[Items from a data source]

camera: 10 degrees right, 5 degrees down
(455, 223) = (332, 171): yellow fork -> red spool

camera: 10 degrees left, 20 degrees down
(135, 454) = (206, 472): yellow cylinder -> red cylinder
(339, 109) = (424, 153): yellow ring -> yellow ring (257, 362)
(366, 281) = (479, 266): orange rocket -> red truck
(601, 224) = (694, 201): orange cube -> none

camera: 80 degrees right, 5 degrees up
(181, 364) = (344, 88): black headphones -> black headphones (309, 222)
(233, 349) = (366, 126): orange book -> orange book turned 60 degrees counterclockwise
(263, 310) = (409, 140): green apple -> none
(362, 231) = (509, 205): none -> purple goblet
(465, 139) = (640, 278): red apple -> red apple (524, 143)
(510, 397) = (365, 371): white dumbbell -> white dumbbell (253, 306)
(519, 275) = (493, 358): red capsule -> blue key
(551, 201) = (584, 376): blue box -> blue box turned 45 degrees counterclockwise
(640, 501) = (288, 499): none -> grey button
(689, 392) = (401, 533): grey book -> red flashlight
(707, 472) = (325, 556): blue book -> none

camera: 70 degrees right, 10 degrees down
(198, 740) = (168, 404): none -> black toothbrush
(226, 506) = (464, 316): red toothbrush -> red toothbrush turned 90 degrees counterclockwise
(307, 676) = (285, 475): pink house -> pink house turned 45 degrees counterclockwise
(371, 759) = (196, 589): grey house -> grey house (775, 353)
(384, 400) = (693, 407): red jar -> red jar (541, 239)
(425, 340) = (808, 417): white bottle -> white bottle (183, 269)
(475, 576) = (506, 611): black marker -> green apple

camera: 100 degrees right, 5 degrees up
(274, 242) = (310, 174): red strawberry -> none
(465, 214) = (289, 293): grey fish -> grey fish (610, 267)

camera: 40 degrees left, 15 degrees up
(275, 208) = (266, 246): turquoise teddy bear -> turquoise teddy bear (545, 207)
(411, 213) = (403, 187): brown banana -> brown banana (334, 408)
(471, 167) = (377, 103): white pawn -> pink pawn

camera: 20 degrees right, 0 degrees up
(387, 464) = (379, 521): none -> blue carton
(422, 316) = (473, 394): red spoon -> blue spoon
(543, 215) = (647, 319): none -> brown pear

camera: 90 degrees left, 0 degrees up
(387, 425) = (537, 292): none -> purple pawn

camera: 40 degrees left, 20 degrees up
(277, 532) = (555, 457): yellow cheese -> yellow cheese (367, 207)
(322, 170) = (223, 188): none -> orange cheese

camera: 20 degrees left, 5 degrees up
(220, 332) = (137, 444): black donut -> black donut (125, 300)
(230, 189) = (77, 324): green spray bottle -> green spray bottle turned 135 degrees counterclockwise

TASK TO CARRY OUT. Go through the entries above and count the lines containing the string "blue". Give only that number.

EXERCISE RESULT. 5